### WHAT TO PRODUCE
Below are some records. Write out the lines from the one containing "C204: 3.3uF (plus" to the last line, word for word, leaving out pictures.

[[ EXERCISE INPUTS, beginning ]]

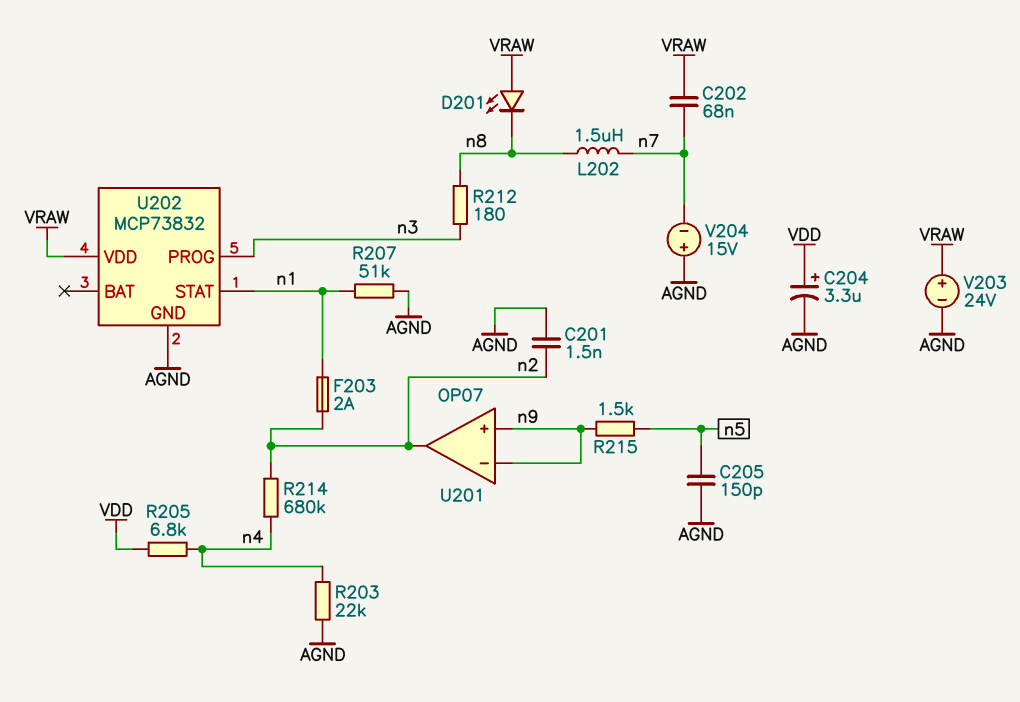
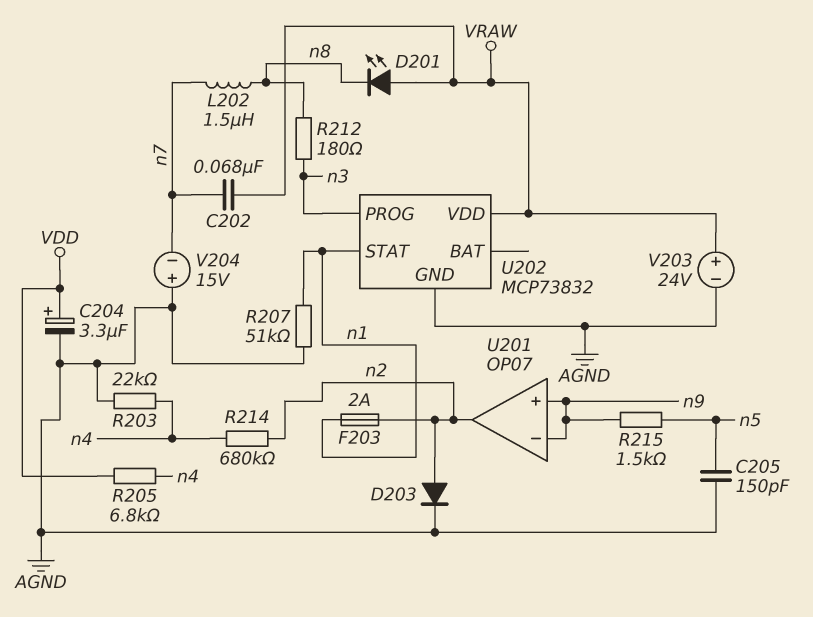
C201: 1.5nF (AGND, n2) -> none
D203: none -> diode (A n2, K AGND)

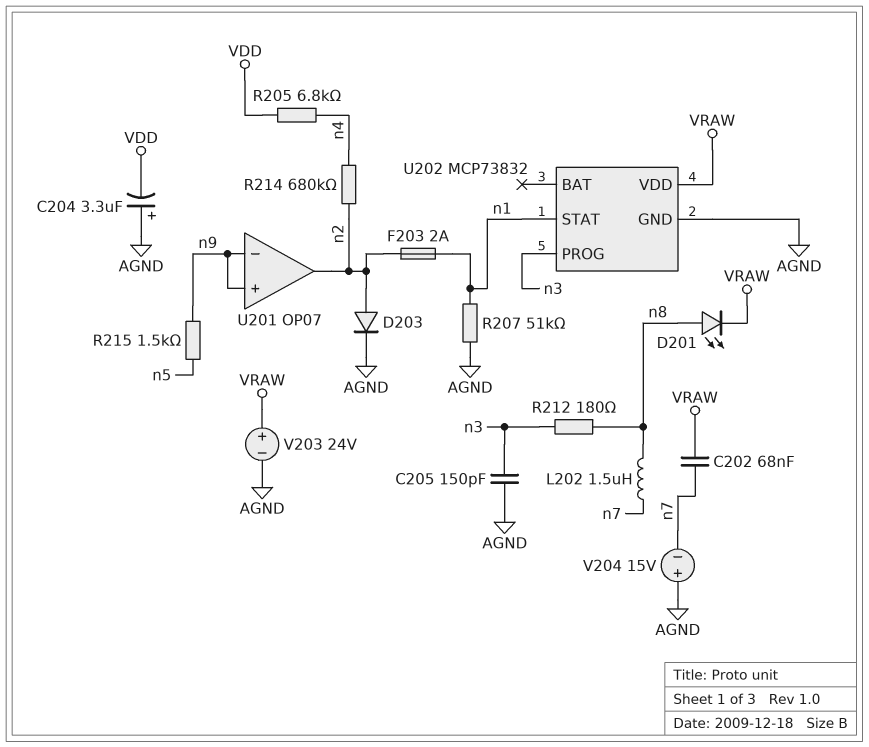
C204: 3.3uF (plus VDD, minus AGND) -> 3.3uF (plus AGND, minus VDD)
C205: 150pF (AGND, n5) -> 150pF (AGND, n3)
D201: LED (A VRAW, K n8) -> LED (A n8, K VRAW)
R203: 22k (AGND, n4) -> none

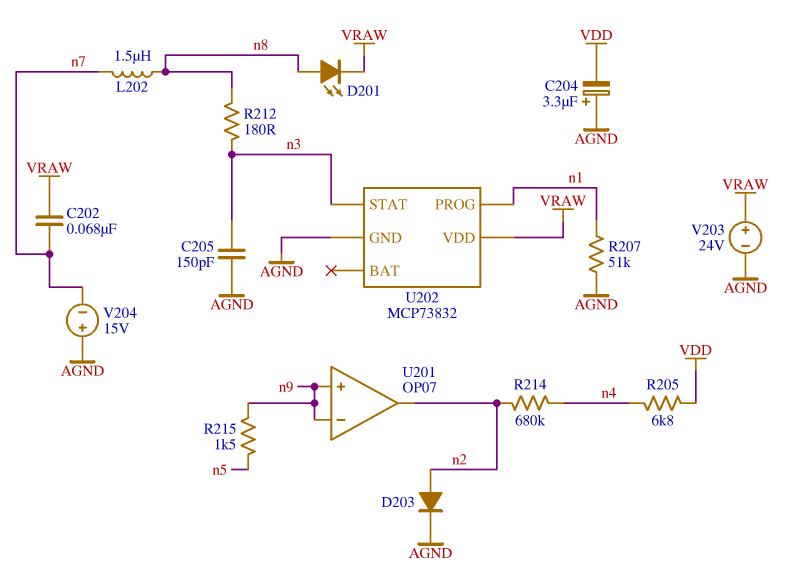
F203: 2A (n1, n2) -> none
U202 pin PROG: n3 -> n1
U202 pin STAT: n1 -> n3

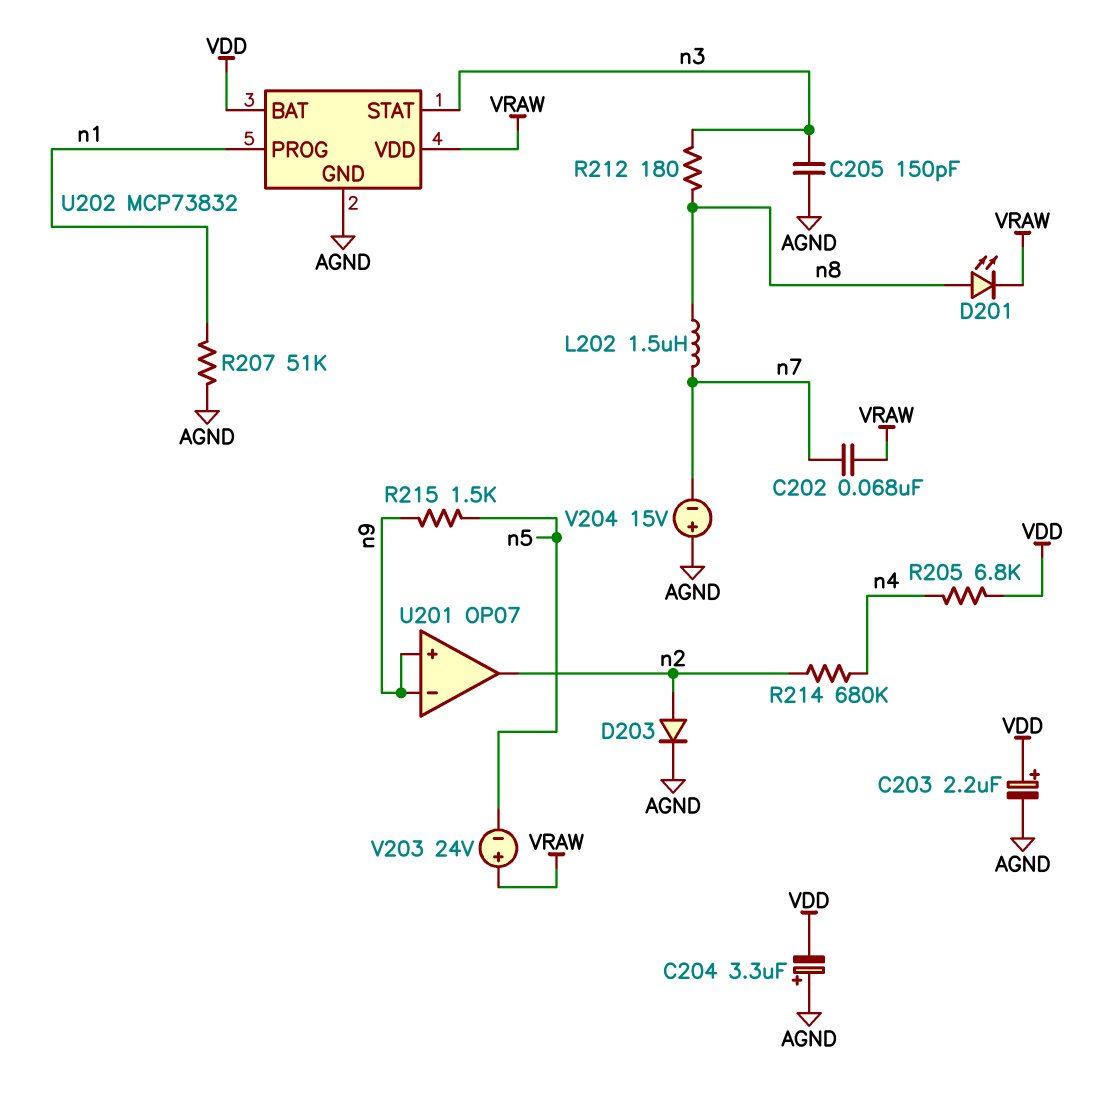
C203: none -> 2.2uF (plus VDD, minus AGND)
U202 pin BAT: none -> VDD
V203: 24V (plus VRAW, minus AGND) -> 24V (plus VRAW, minus n5)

[[ EXERCISE INPUTS, end ]]

### OUTPUT FOR THIS EXERCISE
C204: 3.3uF (plus VDD, minus AGND) -> 3.3uF (plus AGND, minus VDD)
C205: 150pF (AGND, n5) -> 150pF (AGND, n3)
D201: LED (A VRAW, K n8) -> LED (A n8, K VRAW)
R203: 22k (AGND, n4) -> none

F203: 2A (n1, n2) -> none
U202 pin PROG: n3 -> n1
U202 pin STAT: n1 -> n3

C203: none -> 2.2uF (plus VDD, minus AGND)
U202 pin BAT: none -> VDD
V203: 24V (plus VRAW, minus AGND) -> 24V (plus VRAW, minus n5)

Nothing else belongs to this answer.